▸ REQUEST
Search the records that follow and extract every line containing the string "down".

▸ THE RECORDS
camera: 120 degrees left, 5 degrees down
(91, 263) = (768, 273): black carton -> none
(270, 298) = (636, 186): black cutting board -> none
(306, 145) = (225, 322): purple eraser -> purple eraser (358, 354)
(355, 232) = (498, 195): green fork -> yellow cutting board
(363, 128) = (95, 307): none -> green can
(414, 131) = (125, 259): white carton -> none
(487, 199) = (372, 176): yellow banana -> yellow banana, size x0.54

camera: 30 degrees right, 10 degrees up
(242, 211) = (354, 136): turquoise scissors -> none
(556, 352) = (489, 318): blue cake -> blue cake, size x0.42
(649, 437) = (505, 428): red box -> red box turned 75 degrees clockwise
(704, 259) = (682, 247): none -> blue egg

---

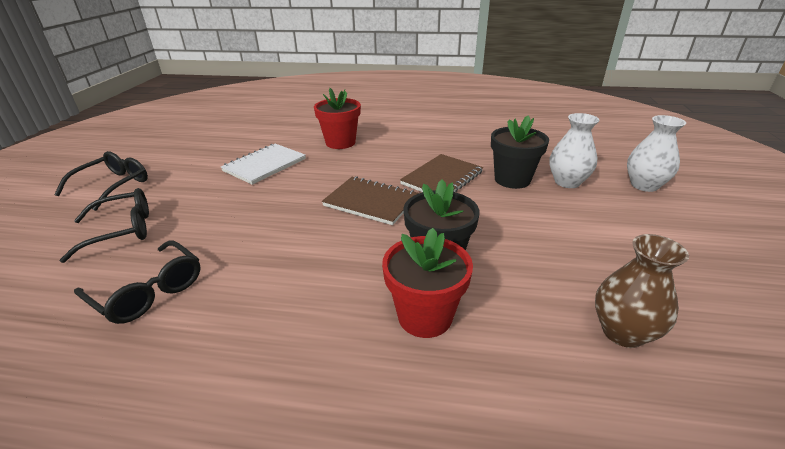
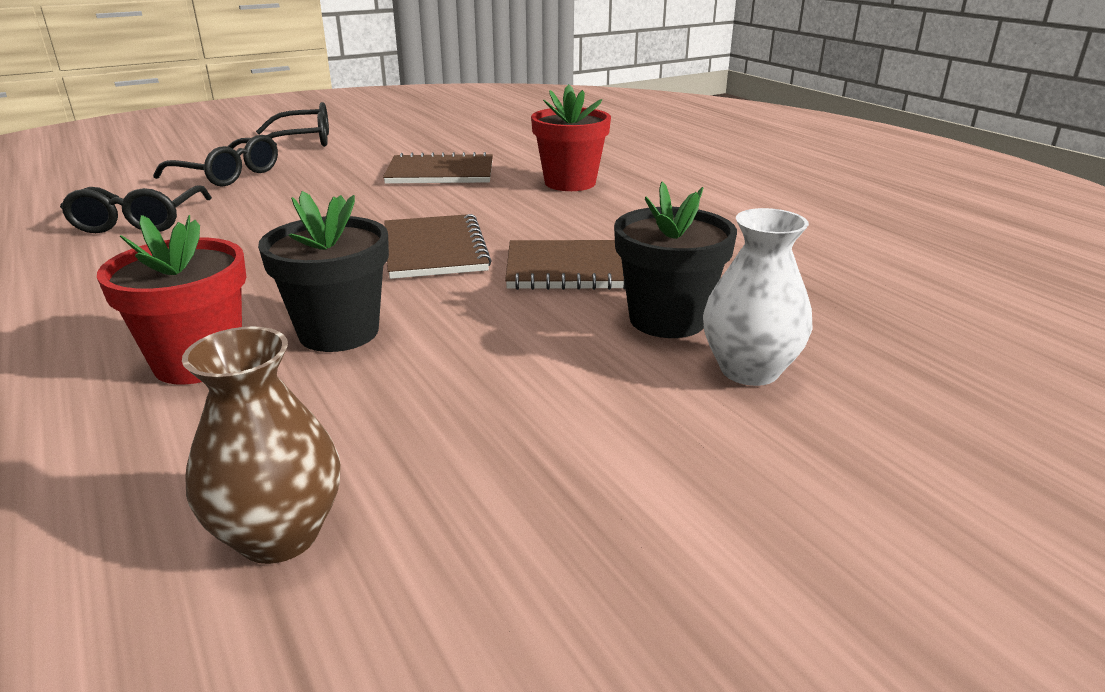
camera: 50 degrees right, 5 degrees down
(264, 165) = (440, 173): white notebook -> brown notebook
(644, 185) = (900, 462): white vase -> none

▸ PROBLEM SOLUTION
camera: 120 degrees left, 5 degrees down
camera: 50 degrees right, 5 degrees down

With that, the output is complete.